## What is being asked
Beginning at the line that contains "L203: none -> 6.8mH (N_10, N_14)", write out every line down to the end of the records, with both ends kept and nothing added.

## Source material
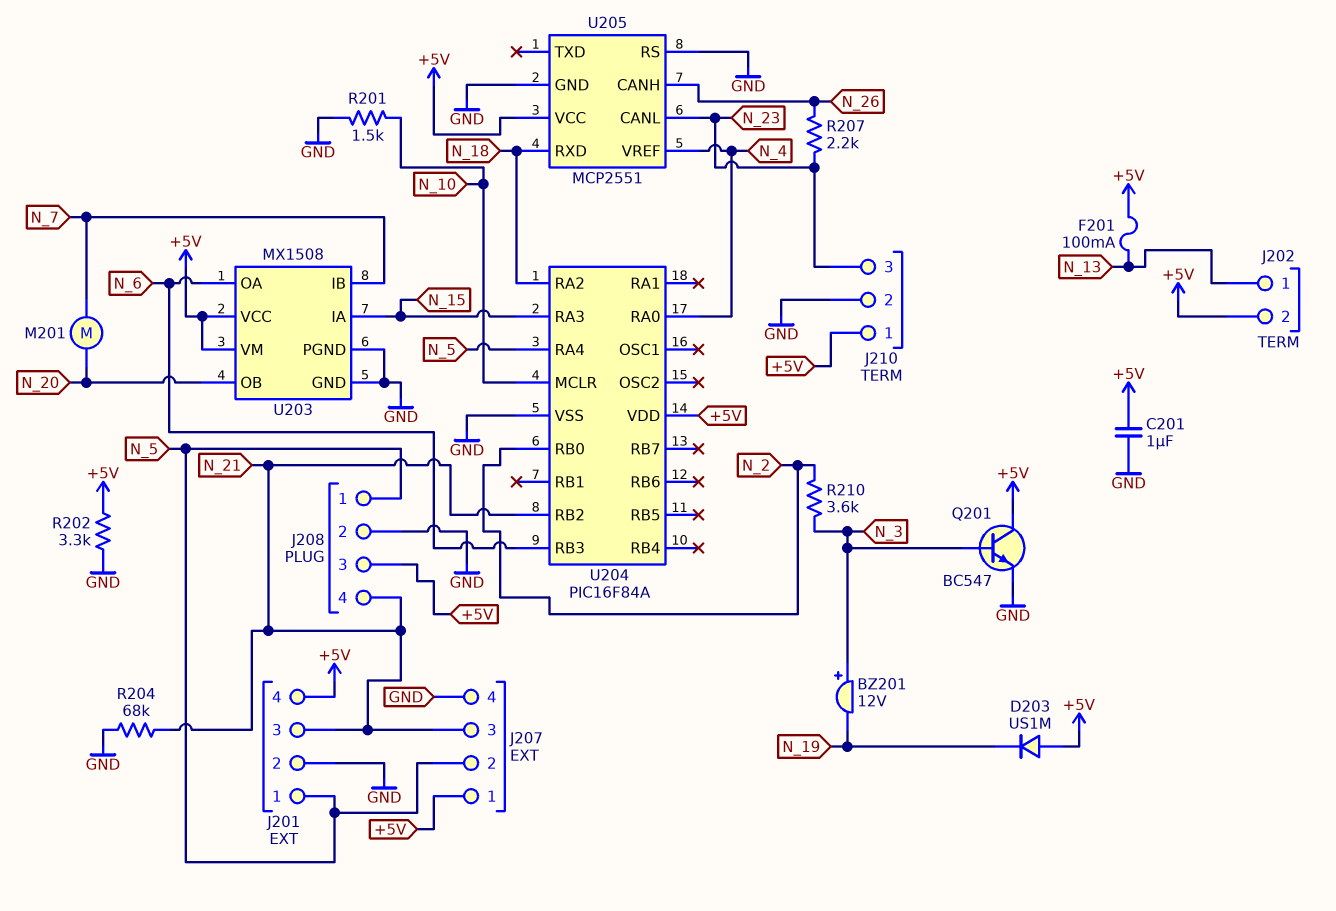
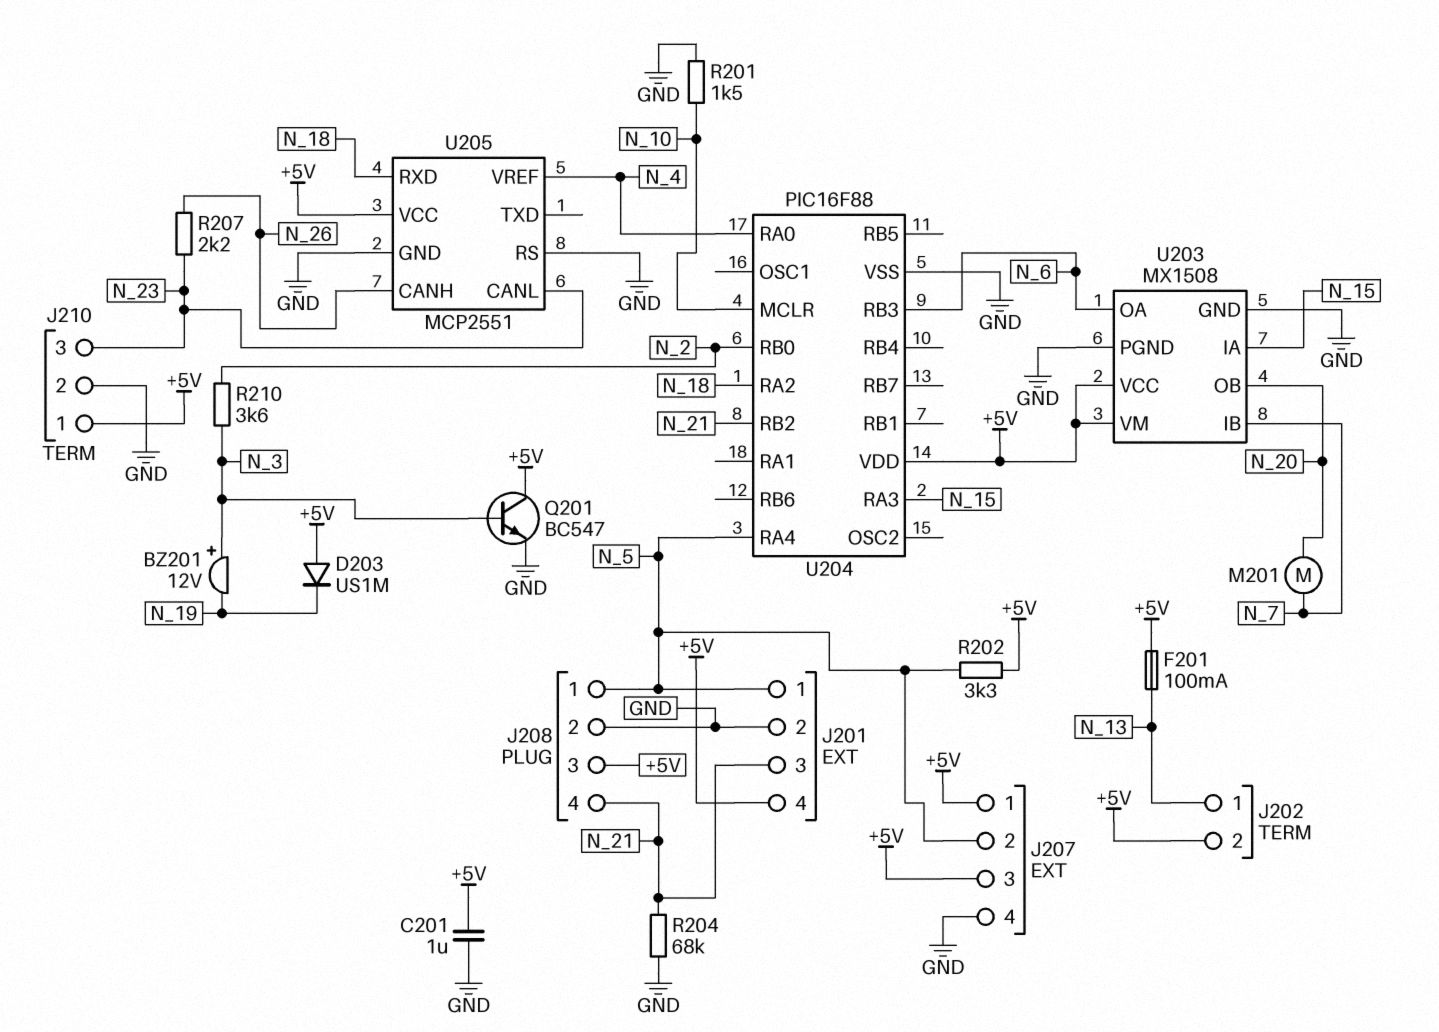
J207 pin 3: N_21 -> +5V
R202: 3.3k (+5V, GND) -> 3.3k (+5V, N_5)
U204: PIC16F84A -> PIC16F88

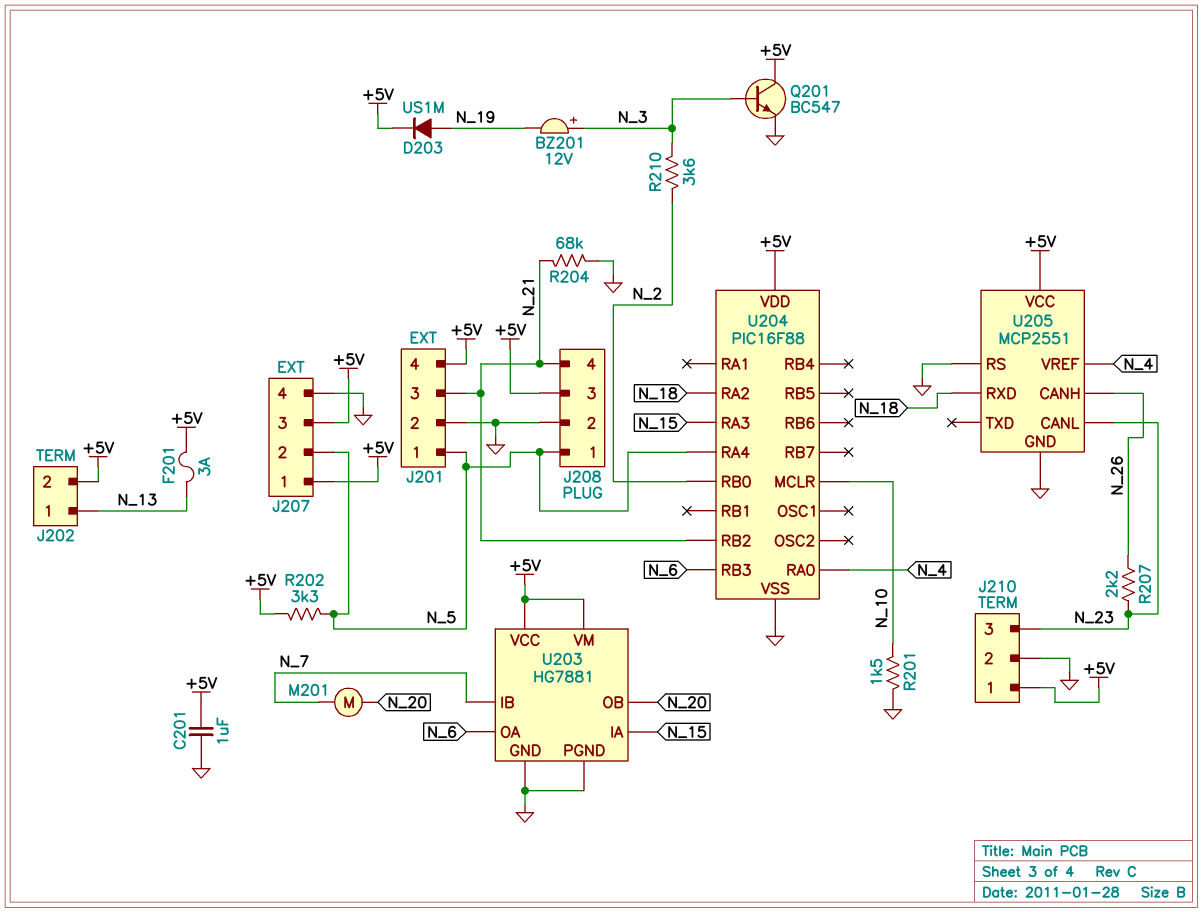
D203: diode US1M (A +5V, K N_19) -> diode US1M (A N_19, K +5V)
F201: 100mA (+5V, N_13) -> 3A (+5V, N_13)
U203: MX1508 -> HG7881

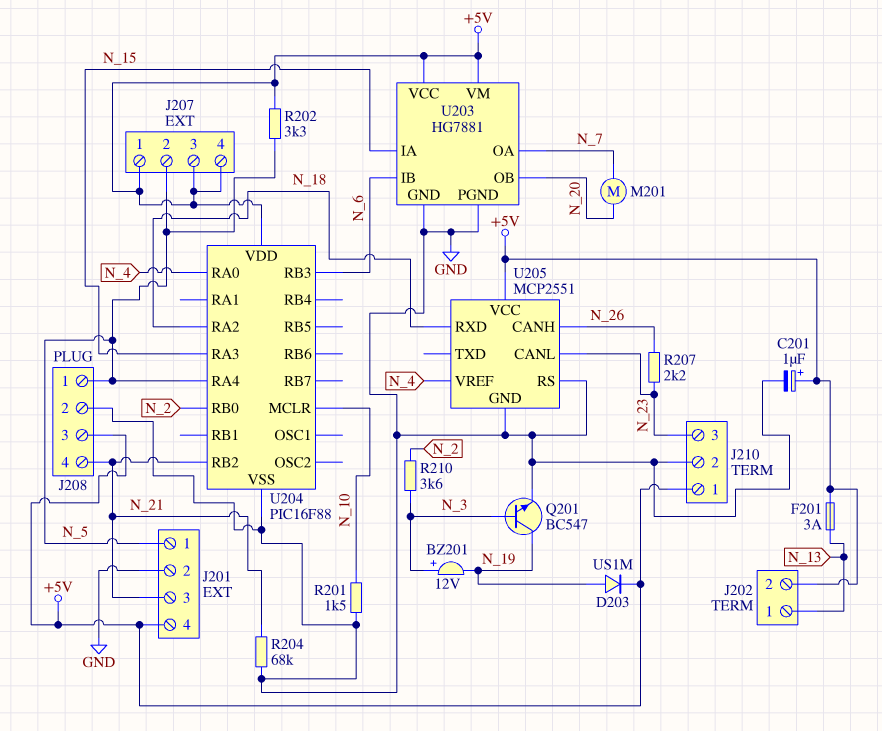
C201: 1uF (+5V, GND) -> 1uF (plus +5V, minus GND)
J207 pin 4: GND -> +5V
Q201: NPN BC547 (B N_3, C +5V, E GND) -> NPN BC547 (B N_3, C N_19, E GND)
U203 pin IB: N_7 -> N_6
U203 pin OA: N_6 -> N_7

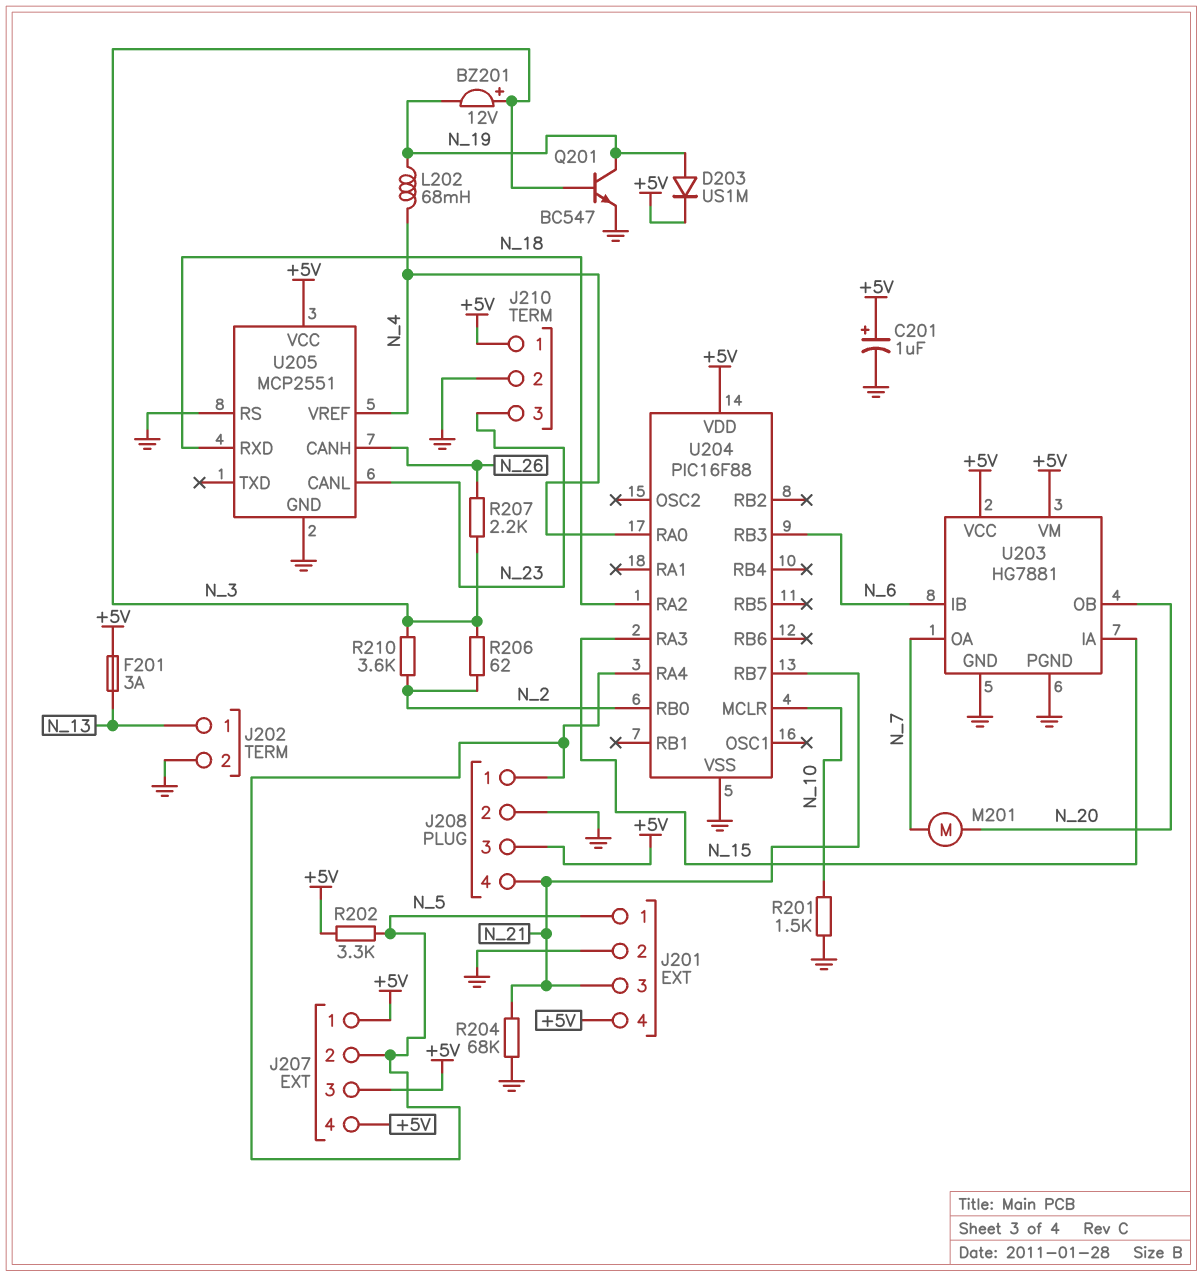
J202 pin 2: +5V -> GND
L202: none -> 68mH (N_4, N_19)
R206: none -> 62 (N_2, N_3)
R207: 2.2k (N_23, N_26) -> 2.2k (N_3, N_26)
U204 pin RB2: N_21 -> none
U204 pin RB7: none -> N_21

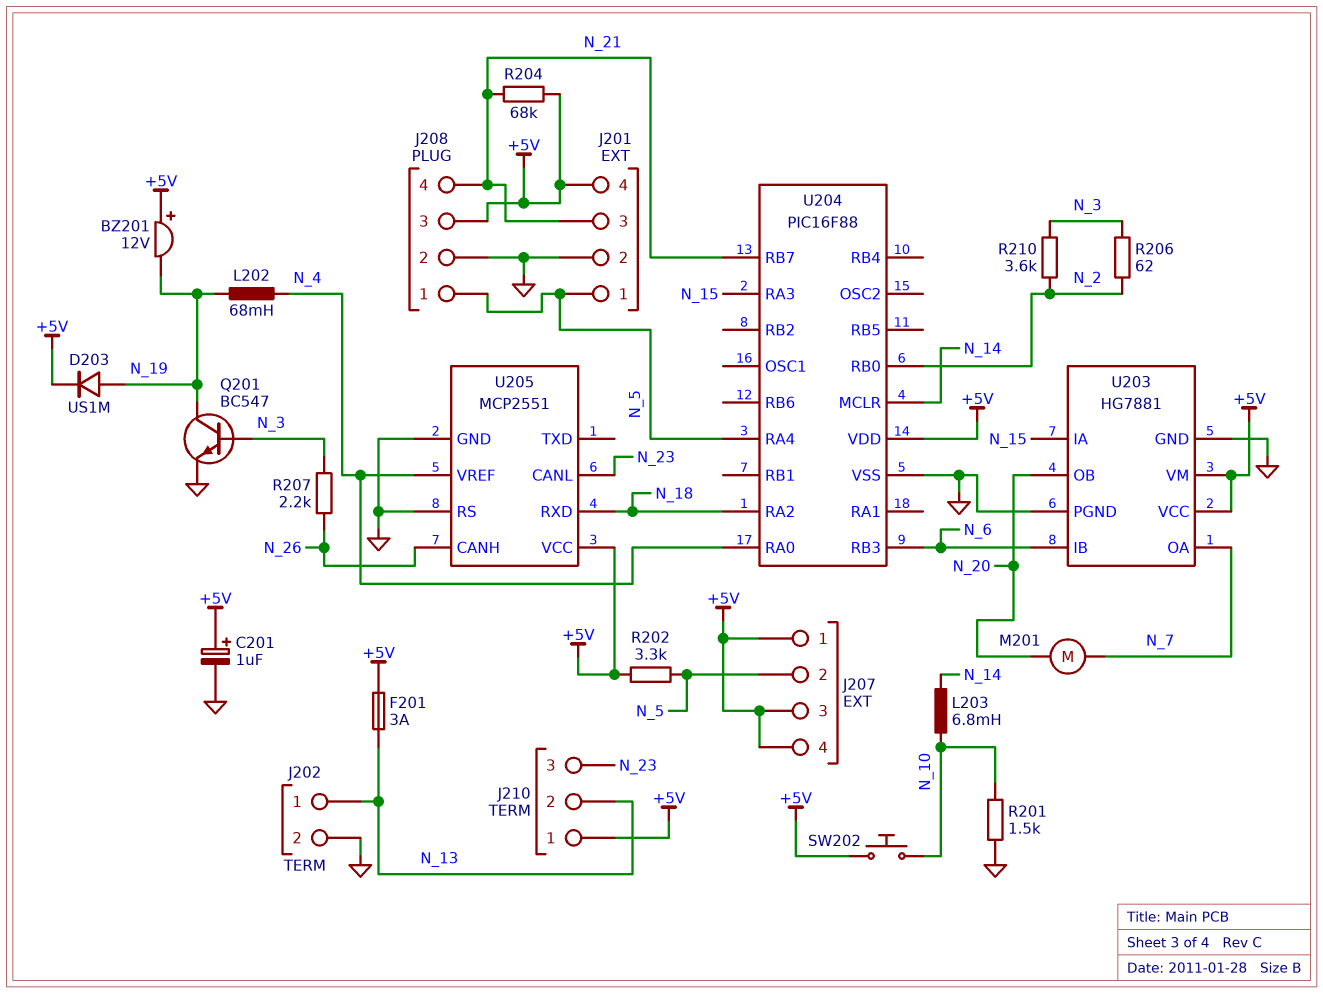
BZ201: buzzer 12V (plus N_3, minus N_19) -> buzzer 12V (plus +5V, minus N_19)
J210 pin 2: GND -> N_13
L203: none -> 6.8mH (N_10, N_14)
R204: 68k (GND, N_21) -> 68k (+5V, N_21)
SW202: none -> button (+5V, N_10)
U204 pin MCLR: N_10 -> N_14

## Written solution
L203: none -> 6.8mH (N_10, N_14)
R204: 68k (GND, N_21) -> 68k (+5V, N_21)
SW202: none -> button (+5V, N_10)
U204 pin MCLR: N_10 -> N_14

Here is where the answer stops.